To do — Restate the whole listing exactly.

Source information —
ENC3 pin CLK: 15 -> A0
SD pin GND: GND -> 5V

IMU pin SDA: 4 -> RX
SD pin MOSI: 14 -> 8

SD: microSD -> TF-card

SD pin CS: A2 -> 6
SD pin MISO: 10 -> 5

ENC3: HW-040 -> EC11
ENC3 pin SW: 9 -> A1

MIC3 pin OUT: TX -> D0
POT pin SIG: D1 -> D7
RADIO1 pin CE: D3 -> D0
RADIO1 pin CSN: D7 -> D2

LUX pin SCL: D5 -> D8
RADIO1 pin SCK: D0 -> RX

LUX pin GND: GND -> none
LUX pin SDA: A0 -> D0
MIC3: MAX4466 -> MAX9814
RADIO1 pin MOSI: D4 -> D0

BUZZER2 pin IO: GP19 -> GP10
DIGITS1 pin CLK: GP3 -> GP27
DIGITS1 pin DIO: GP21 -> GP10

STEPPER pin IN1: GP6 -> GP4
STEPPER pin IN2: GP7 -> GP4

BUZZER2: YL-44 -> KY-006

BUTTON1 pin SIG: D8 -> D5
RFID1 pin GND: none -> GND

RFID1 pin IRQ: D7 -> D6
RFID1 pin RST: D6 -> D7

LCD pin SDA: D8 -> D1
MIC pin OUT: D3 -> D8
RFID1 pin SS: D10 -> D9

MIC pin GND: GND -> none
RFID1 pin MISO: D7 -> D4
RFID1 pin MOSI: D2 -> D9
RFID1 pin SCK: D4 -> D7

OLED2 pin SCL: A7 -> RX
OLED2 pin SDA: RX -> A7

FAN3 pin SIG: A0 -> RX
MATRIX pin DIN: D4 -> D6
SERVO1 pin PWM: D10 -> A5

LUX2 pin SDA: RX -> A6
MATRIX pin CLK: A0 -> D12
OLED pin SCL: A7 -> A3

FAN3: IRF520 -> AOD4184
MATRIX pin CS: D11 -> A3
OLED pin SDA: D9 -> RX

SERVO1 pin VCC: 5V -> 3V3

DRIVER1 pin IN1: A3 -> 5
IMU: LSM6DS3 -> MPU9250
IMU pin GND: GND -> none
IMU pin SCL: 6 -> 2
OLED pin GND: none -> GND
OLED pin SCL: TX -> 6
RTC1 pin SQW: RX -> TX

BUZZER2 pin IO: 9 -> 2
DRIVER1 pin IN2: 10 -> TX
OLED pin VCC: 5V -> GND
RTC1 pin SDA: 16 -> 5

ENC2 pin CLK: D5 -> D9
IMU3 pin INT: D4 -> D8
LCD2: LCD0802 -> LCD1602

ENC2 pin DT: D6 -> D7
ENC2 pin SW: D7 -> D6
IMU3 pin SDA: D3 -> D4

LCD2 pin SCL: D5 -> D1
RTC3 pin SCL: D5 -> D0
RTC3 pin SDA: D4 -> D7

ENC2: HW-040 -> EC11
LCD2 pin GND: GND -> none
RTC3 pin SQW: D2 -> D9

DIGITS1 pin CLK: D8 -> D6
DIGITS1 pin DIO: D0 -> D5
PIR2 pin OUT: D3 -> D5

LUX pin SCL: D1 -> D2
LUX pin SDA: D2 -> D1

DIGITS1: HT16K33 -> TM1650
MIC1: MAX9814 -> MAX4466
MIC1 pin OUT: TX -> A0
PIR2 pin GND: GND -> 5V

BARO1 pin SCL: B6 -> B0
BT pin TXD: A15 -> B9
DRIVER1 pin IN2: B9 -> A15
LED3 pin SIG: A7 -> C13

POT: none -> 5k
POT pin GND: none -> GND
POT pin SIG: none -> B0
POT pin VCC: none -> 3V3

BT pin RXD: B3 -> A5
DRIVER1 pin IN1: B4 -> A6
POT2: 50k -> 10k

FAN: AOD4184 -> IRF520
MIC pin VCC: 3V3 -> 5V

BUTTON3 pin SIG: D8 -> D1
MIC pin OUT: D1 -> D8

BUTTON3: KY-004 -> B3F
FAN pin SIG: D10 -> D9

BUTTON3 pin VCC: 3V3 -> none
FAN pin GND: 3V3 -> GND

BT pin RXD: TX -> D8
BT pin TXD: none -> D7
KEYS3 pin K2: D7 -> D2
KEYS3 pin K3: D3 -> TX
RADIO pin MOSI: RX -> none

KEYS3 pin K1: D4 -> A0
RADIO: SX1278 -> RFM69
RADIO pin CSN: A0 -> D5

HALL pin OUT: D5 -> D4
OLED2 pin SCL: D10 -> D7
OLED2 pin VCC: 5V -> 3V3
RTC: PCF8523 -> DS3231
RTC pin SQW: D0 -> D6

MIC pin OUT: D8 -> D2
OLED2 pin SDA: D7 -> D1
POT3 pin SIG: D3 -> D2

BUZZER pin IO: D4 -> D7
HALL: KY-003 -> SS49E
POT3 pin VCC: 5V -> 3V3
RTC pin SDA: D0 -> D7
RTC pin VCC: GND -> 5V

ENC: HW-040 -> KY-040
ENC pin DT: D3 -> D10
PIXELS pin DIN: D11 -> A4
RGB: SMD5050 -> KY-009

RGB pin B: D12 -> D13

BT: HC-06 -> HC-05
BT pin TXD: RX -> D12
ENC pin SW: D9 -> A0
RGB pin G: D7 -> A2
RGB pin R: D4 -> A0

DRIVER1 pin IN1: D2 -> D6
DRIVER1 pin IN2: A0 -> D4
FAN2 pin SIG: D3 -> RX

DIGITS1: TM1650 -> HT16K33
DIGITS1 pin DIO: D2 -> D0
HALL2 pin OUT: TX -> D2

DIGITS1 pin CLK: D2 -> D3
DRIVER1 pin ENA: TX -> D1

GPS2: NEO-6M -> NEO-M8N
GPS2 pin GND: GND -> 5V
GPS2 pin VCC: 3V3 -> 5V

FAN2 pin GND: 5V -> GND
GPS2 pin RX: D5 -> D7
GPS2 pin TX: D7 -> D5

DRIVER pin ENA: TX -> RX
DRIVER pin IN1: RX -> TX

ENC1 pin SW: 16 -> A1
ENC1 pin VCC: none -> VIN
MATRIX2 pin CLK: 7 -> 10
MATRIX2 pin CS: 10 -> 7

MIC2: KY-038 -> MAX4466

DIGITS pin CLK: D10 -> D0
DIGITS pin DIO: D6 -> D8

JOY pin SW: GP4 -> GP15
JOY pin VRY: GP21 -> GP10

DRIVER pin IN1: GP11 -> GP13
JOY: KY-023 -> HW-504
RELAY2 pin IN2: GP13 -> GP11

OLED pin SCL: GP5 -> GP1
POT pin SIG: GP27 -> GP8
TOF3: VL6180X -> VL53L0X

Response —
ENC3 pin CLK: 15 -> A0
SD pin GND: GND -> 5V

IMU pin SDA: 4 -> RX
SD pin MOSI: 14 -> 8

SD: microSD -> TF-card

SD pin CS: A2 -> 6
SD pin MISO: 10 -> 5

ENC3: HW-040 -> EC11
ENC3 pin SW: 9 -> A1

MIC3 pin OUT: TX -> D0
POT pin SIG: D1 -> D7
RADIO1 pin CE: D3 -> D0
RADIO1 pin CSN: D7 -> D2

LUX pin SCL: D5 -> D8
RADIO1 pin SCK: D0 -> RX

LUX pin GND: GND -> none
LUX pin SDA: A0 -> D0
MIC3: MAX4466 -> MAX9814
RADIO1 pin MOSI: D4 -> D0

BUZZER2 pin IO: GP19 -> GP10
DIGITS1 pin CLK: GP3 -> GP27
DIGITS1 pin DIO: GP21 -> GP10

STEPPER pin IN1: GP6 -> GP4
STEPPER pin IN2: GP7 -> GP4

BUZZER2: YL-44 -> KY-006

BUTTON1 pin SIG: D8 -> D5
RFID1 pin GND: none -> GND

RFID1 pin IRQ: D7 -> D6
RFID1 pin RST: D6 -> D7

LCD pin SDA: D8 -> D1
MIC pin OUT: D3 -> D8
RFID1 pin SS: D10 -> D9

MIC pin GND: GND -> none
RFID1 pin MISO: D7 -> D4
RFID1 pin MOSI: D2 -> D9
RFID1 pin SCK: D4 -> D7

OLED2 pin SCL: A7 -> RX
OLED2 pin SDA: RX -> A7

FAN3 pin SIG: A0 -> RX
MATRIX pin DIN: D4 -> D6
SERVO1 pin PWM: D10 -> A5

LUX2 pin SDA: RX -> A6
MATRIX pin CLK: A0 -> D12
OLED pin SCL: A7 -> A3

FAN3: IRF520 -> AOD4184
MATRIX pin CS: D11 -> A3
OLED pin SDA: D9 -> RX

SERVO1 pin VCC: 5V -> 3V3

DRIVER1 pin IN1: A3 -> 5
IMU: LSM6DS3 -> MPU9250
IMU pin GND: GND -> none
IMU pin SCL: 6 -> 2
OLED pin GND: none -> GND
OLED pin SCL: TX -> 6
RTC1 pin SQW: RX -> TX

BUZZER2 pin IO: 9 -> 2
DRIVER1 pin IN2: 10 -> TX
OLED pin VCC: 5V -> GND
RTC1 pin SDA: 16 -> 5

ENC2 pin CLK: D5 -> D9
IMU3 pin INT: D4 -> D8
LCD2: LCD0802 -> LCD1602

ENC2 pin DT: D6 -> D7
ENC2 pin SW: D7 -> D6
IMU3 pin SDA: D3 -> D4

LCD2 pin SCL: D5 -> D1
RTC3 pin SCL: D5 -> D0
RTC3 pin SDA: D4 -> D7

ENC2: HW-040 -> EC11
LCD2 pin GND: GND -> none
RTC3 pin SQW: D2 -> D9

DIGITS1 pin CLK: D8 -> D6
DIGITS1 pin DIO: D0 -> D5
PIR2 pin OUT: D3 -> D5

LUX pin SCL: D1 -> D2
LUX pin SDA: D2 -> D1

DIGITS1: HT16K33 -> TM1650
MIC1: MAX9814 -> MAX4466
MIC1 pin OUT: TX -> A0
PIR2 pin GND: GND -> 5V

BARO1 pin SCL: B6 -> B0
BT pin TXD: A15 -> B9
DRIVER1 pin IN2: B9 -> A15
LED3 pin SIG: A7 -> C13

POT: none -> 5k
POT pin GND: none -> GND
POT pin SIG: none -> B0
POT pin VCC: none -> 3V3

BT pin RXD: B3 -> A5
DRIVER1 pin IN1: B4 -> A6
POT2: 50k -> 10k

FAN: AOD4184 -> IRF520
MIC pin VCC: 3V3 -> 5V

BUTTON3 pin SIG: D8 -> D1
MIC pin OUT: D1 -> D8

BUTTON3: KY-004 -> B3F
FAN pin SIG: D10 -> D9

BUTTON3 pin VCC: 3V3 -> none
FAN pin GND: 3V3 -> GND

BT pin RXD: TX -> D8
BT pin TXD: none -> D7
KEYS3 pin K2: D7 -> D2
KEYS3 pin K3: D3 -> TX
RADIO pin MOSI: RX -> none

KEYS3 pin K1: D4 -> A0
RADIO: SX1278 -> RFM69
RADIO pin CSN: A0 -> D5

HALL pin OUT: D5 -> D4
OLED2 pin SCL: D10 -> D7
OLED2 pin VCC: 5V -> 3V3
RTC: PCF8523 -> DS3231
RTC pin SQW: D0 -> D6

MIC pin OUT: D8 -> D2
OLED2 pin SDA: D7 -> D1
POT3 pin SIG: D3 -> D2

BUZZER pin IO: D4 -> D7
HALL: KY-003 -> SS49E
POT3 pin VCC: 5V -> 3V3
RTC pin SDA: D0 -> D7
RTC pin VCC: GND -> 5V

ENC: HW-040 -> KY-040
ENC pin DT: D3 -> D10
PIXELS pin DIN: D11 -> A4
RGB: SMD5050 -> KY-009

RGB pin B: D12 -> D13

BT: HC-06 -> HC-05
BT pin TXD: RX -> D12
ENC pin SW: D9 -> A0
RGB pin G: D7 -> A2
RGB pin R: D4 -> A0

DRIVER1 pin IN1: D2 -> D6
DRIVER1 pin IN2: A0 -> D4
FAN2 pin SIG: D3 -> RX

DIGITS1: TM1650 -> HT16K33
DIGITS1 pin DIO: D2 -> D0
HALL2 pin OUT: TX -> D2

DIGITS1 pin CLK: D2 -> D3
DRIVER1 pin ENA: TX -> D1

GPS2: NEO-6M -> NEO-M8N
GPS2 pin GND: GND -> 5V
GPS2 pin VCC: 3V3 -> 5V

FAN2 pin GND: 5V -> GND
GPS2 pin RX: D5 -> D7
GPS2 pin TX: D7 -> D5

DRIVER pin ENA: TX -> RX
DRIVER pin IN1: RX -> TX

ENC1 pin SW: 16 -> A1
ENC1 pin VCC: none -> VIN
MATRIX2 pin CLK: 7 -> 10
MATRIX2 pin CS: 10 -> 7

MIC2: KY-038 -> MAX4466

DIGITS pin CLK: D10 -> D0
DIGITS pin DIO: D6 -> D8

JOY pin SW: GP4 -> GP15
JOY pin VRY: GP21 -> GP10

DRIVER pin IN1: GP11 -> GP13
JOY: KY-023 -> HW-504
RELAY2 pin IN2: GP13 -> GP11

OLED pin SCL: GP5 -> GP1
POT pin SIG: GP27 -> GP8
TOF3: VL6180X -> VL53L0X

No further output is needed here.